ASSIGNMENT
Would you copy out, exactly as written, each line from the one containing "V2: 2.5V (plus" to the end of the records below?

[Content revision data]
______

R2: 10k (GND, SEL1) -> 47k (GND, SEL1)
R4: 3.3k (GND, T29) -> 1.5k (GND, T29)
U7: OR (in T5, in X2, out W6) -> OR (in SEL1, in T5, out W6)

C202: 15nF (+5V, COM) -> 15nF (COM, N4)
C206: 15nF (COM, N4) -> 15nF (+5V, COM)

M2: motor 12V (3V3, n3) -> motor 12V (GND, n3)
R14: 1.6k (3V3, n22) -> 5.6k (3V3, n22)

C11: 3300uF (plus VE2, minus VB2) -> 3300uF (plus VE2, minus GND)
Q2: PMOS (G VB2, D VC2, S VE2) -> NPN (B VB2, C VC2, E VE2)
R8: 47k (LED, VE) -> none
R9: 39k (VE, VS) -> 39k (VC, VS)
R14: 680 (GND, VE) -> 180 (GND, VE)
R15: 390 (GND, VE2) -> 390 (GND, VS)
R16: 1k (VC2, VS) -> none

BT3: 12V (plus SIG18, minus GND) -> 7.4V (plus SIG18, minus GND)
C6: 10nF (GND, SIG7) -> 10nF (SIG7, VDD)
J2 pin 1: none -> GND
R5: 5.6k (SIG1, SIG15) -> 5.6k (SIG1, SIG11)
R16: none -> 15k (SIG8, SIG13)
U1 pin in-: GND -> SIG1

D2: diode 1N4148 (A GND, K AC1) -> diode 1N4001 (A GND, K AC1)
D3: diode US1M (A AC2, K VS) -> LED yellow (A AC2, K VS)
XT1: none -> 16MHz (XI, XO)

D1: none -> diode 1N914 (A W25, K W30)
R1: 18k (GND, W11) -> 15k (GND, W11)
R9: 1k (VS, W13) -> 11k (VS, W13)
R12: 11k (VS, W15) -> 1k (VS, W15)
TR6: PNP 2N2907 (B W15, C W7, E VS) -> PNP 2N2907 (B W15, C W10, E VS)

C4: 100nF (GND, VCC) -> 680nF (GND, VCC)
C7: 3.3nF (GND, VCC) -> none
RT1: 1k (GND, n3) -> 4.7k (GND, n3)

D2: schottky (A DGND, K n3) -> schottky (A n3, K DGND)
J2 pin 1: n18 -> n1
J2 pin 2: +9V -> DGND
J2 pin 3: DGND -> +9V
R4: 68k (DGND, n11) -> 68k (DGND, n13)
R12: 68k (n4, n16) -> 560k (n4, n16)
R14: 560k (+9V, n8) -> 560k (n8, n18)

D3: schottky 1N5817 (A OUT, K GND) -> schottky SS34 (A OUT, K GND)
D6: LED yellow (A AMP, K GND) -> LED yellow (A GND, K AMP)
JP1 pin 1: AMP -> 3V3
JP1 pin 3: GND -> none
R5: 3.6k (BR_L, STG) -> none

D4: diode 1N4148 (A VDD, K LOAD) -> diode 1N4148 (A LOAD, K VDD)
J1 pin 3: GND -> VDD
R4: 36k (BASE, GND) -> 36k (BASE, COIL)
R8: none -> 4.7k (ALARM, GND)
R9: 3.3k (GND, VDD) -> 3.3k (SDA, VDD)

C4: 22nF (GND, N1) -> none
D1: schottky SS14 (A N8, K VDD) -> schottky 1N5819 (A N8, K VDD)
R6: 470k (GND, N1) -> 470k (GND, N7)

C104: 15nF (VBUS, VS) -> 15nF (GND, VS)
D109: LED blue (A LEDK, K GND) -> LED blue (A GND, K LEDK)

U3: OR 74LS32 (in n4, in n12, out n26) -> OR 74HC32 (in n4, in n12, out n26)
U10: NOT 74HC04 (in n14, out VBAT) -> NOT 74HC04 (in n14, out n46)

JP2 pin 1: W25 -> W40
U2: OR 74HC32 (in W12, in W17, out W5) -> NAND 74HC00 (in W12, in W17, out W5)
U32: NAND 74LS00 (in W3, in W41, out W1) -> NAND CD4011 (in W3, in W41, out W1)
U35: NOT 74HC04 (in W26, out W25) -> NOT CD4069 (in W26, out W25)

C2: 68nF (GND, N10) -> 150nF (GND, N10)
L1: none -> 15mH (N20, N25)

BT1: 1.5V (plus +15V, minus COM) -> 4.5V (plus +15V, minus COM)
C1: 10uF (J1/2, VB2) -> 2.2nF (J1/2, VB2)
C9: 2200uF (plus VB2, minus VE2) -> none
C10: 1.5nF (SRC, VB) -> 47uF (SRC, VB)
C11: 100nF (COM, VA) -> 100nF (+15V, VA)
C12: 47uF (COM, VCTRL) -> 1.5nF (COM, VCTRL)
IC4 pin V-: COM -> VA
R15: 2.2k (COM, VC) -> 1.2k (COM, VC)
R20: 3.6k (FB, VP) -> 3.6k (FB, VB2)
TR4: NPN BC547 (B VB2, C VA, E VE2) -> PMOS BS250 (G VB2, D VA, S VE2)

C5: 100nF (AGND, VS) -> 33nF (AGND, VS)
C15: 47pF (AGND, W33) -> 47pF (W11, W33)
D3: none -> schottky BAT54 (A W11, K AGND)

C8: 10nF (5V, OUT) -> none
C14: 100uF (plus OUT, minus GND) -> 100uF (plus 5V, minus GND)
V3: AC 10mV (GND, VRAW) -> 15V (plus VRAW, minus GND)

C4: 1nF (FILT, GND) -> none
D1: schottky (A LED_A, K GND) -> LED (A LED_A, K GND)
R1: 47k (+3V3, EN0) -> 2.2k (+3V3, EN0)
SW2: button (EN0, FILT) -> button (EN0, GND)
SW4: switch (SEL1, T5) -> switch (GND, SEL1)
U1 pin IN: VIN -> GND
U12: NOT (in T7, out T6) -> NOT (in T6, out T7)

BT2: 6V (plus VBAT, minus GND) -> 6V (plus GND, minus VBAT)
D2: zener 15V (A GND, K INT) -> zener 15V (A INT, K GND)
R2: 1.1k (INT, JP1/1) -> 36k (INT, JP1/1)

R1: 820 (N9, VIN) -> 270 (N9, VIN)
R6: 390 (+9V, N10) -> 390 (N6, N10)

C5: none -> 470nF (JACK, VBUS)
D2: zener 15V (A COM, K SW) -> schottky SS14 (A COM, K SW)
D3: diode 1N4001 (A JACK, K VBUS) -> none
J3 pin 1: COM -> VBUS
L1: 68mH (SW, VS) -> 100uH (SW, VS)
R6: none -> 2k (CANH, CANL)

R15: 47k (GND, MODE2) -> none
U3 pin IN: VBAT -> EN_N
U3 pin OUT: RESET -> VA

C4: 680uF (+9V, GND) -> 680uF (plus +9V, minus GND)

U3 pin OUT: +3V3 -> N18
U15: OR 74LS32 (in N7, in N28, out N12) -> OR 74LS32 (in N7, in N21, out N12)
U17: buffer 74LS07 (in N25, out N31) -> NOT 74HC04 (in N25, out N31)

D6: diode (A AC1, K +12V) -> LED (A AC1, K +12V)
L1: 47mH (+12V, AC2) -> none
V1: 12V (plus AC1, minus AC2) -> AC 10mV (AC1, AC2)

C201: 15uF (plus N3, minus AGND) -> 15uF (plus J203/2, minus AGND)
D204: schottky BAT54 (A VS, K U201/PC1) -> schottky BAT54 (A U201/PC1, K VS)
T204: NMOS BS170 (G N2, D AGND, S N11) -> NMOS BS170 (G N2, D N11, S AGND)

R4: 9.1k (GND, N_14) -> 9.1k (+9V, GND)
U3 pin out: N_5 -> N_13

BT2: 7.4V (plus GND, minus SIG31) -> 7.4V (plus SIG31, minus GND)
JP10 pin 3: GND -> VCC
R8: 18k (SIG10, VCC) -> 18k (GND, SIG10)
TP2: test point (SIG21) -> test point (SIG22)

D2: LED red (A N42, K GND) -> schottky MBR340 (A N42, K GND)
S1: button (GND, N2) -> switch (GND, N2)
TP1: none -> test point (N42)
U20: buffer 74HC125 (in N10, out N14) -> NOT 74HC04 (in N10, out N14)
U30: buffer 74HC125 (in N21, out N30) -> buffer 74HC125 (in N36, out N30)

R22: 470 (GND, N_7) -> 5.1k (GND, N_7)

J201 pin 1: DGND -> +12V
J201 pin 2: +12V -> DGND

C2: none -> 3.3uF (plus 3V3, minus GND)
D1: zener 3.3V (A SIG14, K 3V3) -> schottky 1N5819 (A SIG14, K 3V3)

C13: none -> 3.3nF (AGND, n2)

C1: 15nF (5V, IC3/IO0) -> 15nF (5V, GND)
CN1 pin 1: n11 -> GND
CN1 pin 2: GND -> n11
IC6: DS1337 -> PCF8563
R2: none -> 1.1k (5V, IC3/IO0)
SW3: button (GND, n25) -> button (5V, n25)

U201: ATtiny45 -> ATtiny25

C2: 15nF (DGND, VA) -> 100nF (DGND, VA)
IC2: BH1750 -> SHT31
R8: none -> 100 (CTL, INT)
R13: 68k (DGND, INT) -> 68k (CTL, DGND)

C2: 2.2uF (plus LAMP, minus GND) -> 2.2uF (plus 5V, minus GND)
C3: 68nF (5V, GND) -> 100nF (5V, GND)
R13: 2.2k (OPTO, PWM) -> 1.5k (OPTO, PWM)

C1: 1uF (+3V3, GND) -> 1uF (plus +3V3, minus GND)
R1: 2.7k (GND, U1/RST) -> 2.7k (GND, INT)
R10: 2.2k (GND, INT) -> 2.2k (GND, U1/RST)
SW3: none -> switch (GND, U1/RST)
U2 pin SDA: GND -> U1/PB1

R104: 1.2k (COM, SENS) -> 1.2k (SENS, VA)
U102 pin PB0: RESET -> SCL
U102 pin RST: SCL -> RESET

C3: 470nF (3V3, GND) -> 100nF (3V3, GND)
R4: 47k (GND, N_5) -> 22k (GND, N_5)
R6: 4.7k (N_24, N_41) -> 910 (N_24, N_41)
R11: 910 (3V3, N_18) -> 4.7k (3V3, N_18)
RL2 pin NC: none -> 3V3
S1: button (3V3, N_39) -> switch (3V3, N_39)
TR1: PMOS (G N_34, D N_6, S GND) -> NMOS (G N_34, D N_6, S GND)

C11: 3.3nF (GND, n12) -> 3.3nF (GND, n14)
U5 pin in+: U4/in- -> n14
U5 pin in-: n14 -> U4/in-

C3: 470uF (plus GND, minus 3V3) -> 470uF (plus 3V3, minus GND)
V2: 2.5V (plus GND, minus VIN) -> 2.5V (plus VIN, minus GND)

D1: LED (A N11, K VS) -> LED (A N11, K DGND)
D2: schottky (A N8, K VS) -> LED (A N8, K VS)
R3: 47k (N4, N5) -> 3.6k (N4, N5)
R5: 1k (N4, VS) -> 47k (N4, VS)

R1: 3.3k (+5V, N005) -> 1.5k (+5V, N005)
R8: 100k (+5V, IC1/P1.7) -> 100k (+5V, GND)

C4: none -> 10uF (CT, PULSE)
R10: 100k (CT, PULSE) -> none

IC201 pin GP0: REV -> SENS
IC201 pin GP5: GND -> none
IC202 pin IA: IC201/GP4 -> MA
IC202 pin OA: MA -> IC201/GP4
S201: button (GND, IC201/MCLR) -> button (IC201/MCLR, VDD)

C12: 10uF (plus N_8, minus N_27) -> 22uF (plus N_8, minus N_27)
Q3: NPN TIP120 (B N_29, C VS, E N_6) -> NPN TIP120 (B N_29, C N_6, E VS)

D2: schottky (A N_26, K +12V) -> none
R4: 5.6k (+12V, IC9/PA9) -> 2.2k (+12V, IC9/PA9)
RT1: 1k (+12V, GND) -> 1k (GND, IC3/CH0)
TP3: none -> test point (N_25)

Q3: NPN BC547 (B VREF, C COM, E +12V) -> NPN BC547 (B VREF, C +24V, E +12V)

______

TASK RESULT
V2: 2.5V (plus GND, minus VIN) -> 2.5V (plus VIN, minus GND)

D1: LED (A N11, K VS) -> LED (A N11, K DGND)
D2: schottky (A N8, K VS) -> LED (A N8, K VS)
R3: 47k (N4, N5) -> 3.6k (N4, N5)
R5: 1k (N4, VS) -> 47k (N4, VS)

R1: 3.3k (+5V, N005) -> 1.5k (+5V, N005)
R8: 100k (+5V, IC1/P1.7) -> 100k (+5V, GND)

C4: none -> 10uF (CT, PULSE)
R10: 100k (CT, PULSE) -> none

IC201 pin GP0: REV -> SENS
IC201 pin GP5: GND -> none
IC202 pin IA: IC201/GP4 -> MA
IC202 pin OA: MA -> IC201/GP4
S201: button (GND, IC201/MCLR) -> button (IC201/MCLR, VDD)

C12: 10uF (plus N_8, minus N_27) -> 22uF (plus N_8, minus N_27)
Q3: NPN TIP120 (B N_29, C VS, E N_6) -> NPN TIP120 (B N_29, C N_6, E VS)

D2: schottky (A N_26, K +12V) -> none
R4: 5.6k (+12V, IC9/PA9) -> 2.2k (+12V, IC9/PA9)
RT1: 1k (+12V, GND) -> 1k (GND, IC3/CH0)
TP3: none -> test point (N_25)

Q3: NPN BC547 (B VREF, C COM, E +12V) -> NPN BC547 (B VREF, C +24V, E +12V)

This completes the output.